## Problem details
Search the data below for the line containing "This is a 0.068", then please set down that line and all remaining ones exactly as written.

## Input data
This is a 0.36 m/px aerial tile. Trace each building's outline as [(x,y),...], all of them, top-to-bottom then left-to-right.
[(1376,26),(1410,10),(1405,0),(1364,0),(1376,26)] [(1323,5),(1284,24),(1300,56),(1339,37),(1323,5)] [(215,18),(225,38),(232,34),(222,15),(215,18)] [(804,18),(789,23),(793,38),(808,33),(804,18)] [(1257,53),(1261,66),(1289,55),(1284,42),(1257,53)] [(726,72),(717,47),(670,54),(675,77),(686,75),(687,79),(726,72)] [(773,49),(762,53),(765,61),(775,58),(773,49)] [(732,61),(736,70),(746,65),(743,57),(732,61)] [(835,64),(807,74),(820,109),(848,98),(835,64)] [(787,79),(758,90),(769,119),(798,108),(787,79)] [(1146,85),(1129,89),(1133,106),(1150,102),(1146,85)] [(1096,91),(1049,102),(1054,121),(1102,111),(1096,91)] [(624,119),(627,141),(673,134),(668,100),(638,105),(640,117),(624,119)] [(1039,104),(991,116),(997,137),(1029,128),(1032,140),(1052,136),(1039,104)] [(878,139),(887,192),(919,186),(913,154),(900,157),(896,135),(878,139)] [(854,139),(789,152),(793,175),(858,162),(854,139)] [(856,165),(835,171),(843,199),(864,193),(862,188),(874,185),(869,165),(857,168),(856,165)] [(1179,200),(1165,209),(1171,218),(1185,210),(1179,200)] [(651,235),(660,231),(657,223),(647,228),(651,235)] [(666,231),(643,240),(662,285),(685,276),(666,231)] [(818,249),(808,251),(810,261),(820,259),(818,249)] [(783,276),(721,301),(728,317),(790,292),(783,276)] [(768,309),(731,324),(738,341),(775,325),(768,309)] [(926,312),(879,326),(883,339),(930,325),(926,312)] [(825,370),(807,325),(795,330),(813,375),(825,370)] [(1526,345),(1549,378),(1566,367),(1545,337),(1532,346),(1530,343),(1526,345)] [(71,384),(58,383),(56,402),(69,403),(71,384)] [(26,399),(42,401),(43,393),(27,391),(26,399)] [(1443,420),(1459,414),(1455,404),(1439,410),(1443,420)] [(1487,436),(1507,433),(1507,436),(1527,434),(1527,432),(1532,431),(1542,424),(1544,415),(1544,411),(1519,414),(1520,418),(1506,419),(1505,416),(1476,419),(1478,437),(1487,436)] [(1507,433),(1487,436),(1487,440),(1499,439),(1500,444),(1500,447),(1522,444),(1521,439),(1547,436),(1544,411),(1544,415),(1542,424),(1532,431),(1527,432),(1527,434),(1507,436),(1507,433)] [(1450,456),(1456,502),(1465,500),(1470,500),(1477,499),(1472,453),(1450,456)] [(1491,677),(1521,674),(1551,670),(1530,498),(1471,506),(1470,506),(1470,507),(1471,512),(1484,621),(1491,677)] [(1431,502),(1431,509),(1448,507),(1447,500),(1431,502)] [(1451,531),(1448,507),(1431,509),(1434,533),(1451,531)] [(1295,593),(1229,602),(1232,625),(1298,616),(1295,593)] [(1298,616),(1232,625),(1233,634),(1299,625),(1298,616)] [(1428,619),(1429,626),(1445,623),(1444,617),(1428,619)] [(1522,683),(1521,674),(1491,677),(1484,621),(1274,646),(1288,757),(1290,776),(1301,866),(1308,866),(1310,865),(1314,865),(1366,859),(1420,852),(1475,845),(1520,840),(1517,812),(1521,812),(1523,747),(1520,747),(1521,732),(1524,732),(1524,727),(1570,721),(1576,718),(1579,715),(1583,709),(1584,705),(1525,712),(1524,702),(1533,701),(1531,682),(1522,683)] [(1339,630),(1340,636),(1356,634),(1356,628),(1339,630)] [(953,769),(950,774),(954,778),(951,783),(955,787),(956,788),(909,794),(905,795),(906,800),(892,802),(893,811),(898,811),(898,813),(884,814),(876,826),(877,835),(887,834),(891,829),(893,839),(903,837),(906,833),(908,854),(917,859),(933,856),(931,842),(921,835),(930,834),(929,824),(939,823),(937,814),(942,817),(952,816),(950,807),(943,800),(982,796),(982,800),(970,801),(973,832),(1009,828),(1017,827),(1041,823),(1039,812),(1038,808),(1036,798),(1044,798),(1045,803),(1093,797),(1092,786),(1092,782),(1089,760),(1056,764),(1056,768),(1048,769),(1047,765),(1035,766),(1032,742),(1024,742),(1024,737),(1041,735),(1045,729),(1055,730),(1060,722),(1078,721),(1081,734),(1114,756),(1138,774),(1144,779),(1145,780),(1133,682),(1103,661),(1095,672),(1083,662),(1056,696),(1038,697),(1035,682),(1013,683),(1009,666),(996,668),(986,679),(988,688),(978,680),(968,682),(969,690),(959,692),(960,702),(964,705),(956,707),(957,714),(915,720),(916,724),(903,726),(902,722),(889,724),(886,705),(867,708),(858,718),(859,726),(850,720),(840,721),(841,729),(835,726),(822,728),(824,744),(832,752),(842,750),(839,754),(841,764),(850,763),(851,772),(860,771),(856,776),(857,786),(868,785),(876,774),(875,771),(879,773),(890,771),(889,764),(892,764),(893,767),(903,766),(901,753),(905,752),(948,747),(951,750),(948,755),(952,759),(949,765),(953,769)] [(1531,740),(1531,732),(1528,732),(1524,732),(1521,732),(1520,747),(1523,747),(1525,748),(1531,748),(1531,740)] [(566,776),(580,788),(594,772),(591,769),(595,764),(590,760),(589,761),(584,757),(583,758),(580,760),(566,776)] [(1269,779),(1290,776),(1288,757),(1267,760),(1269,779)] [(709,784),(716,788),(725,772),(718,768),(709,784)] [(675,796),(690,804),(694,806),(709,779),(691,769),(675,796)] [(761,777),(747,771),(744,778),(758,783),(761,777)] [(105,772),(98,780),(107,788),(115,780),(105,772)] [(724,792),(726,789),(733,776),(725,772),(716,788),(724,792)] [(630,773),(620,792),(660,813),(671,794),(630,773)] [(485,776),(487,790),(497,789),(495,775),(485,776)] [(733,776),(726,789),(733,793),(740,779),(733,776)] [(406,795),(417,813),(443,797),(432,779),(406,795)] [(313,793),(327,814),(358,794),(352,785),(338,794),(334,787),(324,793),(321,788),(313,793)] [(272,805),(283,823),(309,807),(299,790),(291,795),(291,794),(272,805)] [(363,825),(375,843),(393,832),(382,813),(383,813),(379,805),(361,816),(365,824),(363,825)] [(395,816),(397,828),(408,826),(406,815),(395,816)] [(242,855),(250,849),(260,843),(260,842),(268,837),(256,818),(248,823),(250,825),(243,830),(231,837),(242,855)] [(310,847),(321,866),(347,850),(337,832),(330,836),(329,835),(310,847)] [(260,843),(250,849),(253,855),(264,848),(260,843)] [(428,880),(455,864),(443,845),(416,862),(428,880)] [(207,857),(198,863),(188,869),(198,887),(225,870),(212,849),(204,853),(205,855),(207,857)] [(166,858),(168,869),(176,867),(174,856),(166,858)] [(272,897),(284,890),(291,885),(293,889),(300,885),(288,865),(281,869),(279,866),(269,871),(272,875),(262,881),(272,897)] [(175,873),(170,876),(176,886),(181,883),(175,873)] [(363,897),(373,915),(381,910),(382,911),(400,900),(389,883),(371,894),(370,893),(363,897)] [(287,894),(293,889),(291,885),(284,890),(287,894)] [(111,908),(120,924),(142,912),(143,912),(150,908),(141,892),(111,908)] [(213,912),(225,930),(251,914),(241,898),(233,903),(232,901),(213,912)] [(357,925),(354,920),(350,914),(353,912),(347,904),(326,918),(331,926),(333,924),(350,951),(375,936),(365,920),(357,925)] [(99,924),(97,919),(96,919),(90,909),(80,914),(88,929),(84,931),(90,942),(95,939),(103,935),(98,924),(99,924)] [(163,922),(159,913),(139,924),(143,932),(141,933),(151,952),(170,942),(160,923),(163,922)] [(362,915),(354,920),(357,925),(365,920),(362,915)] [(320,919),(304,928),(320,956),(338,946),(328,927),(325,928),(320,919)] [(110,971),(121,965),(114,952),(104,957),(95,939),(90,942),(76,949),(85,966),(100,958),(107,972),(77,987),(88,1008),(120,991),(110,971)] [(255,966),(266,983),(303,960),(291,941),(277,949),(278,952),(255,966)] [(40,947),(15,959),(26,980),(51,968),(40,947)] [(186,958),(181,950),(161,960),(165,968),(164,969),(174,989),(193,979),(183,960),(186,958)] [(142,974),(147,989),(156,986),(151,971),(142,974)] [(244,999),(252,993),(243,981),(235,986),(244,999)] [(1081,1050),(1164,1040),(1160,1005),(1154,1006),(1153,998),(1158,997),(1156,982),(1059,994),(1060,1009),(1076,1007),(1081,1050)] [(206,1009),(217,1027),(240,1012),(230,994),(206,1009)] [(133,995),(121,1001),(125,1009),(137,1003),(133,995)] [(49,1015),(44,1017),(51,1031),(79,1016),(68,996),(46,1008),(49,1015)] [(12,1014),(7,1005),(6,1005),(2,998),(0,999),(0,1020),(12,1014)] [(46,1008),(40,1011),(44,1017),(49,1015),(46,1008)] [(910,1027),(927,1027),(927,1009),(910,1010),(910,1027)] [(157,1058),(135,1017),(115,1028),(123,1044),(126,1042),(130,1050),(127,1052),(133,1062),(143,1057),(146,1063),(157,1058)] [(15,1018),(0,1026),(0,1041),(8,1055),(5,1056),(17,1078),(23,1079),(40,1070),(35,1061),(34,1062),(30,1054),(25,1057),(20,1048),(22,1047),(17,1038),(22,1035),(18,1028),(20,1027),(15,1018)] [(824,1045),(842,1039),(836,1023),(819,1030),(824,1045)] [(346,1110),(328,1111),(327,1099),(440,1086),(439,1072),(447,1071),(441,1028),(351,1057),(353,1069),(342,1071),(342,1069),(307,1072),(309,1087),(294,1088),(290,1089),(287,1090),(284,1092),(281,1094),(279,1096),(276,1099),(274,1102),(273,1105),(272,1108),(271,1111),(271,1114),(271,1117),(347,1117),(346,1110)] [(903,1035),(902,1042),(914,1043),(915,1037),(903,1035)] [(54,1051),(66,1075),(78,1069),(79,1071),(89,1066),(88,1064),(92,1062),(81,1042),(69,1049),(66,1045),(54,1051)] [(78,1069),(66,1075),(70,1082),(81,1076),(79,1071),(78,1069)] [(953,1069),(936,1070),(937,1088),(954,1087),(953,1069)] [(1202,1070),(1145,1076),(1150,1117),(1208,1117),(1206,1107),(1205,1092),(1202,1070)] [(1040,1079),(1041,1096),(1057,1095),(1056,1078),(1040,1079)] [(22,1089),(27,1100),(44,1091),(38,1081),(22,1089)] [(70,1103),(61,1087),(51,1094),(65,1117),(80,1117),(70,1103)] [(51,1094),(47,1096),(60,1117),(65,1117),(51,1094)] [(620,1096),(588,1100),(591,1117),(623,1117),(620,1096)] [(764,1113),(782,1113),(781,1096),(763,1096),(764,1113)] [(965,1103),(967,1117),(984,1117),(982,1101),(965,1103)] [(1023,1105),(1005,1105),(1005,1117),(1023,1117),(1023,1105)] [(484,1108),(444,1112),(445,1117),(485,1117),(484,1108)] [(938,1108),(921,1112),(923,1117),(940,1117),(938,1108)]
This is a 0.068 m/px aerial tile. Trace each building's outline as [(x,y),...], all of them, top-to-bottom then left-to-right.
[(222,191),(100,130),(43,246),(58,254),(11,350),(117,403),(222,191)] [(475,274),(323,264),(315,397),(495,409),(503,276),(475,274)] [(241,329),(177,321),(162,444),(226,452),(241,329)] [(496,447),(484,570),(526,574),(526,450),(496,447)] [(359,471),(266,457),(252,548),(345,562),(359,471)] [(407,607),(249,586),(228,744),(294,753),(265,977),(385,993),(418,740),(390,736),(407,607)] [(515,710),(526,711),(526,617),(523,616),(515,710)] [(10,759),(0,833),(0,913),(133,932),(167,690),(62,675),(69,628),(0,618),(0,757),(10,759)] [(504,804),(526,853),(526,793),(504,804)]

## Task result
This is a 0.068 m/px aerial tile. Trace each building's outline as [(x,y),...], all of them, top-to-bottom then left-to-right.
[(222,191),(100,130),(43,246),(58,254),(11,350),(117,403),(222,191)] [(475,274),(323,264),(315,397),(495,409),(503,276),(475,274)] [(241,329),(177,321),(162,444),(226,452),(241,329)] [(496,447),(484,570),(526,574),(526,450),(496,447)] [(359,471),(266,457),(252,548),(345,562),(359,471)] [(407,607),(249,586),(228,744),(294,753),(265,977),(385,993),(418,740),(390,736),(407,607)] [(515,710),(526,711),(526,617),(523,616),(515,710)] [(10,759),(0,833),(0,913),(133,932),(167,690),(62,675),(69,628),(0,618),(0,757),(10,759)] [(504,804),(526,853),(526,793),(504,804)]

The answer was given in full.